### [Listed entries]
——

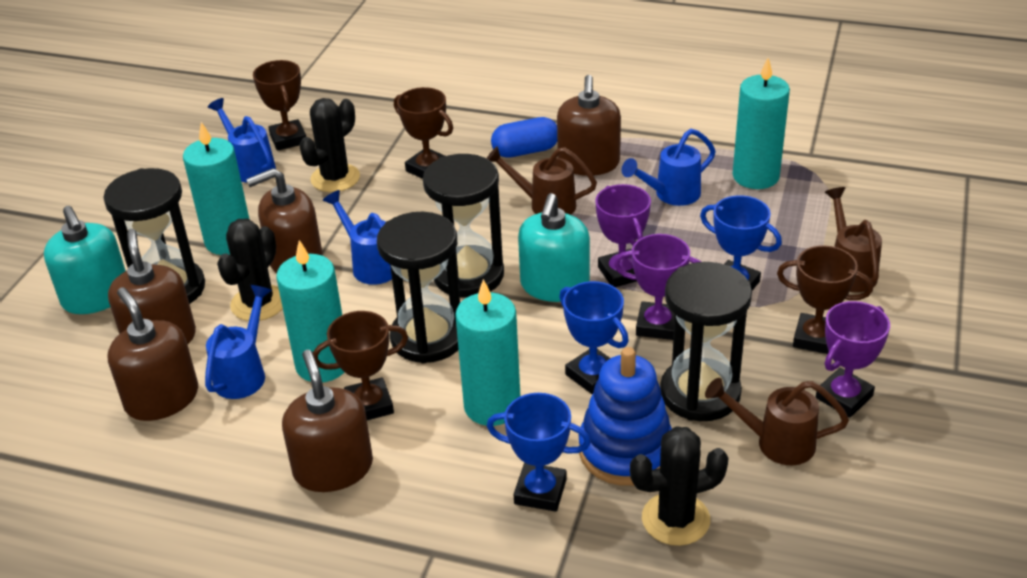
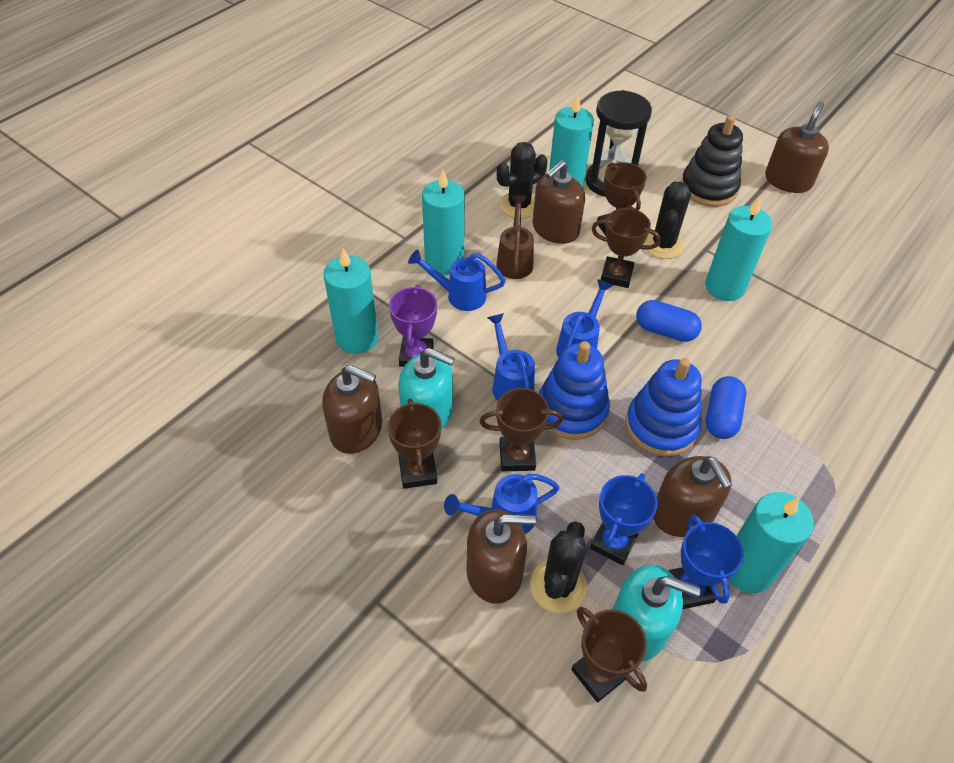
black hourglass: 4 -> 1
black stacking toy: 0 -> 1
blue capsule: 1 -> 2
blue stacking toy: 1 -> 2
blue trophy: 3 -> 2
brown trophy: 4 -> 5
brown watering can: 3 -> 1
purple trophy: 3 -> 1
turquoise candle: 4 -> 5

——

Only lines containing the word "black" should appear in the answer, and every such line from the records above must be there.

### [Solution to the exercise]
black hourglass: 4 -> 1
black stacking toy: 0 -> 1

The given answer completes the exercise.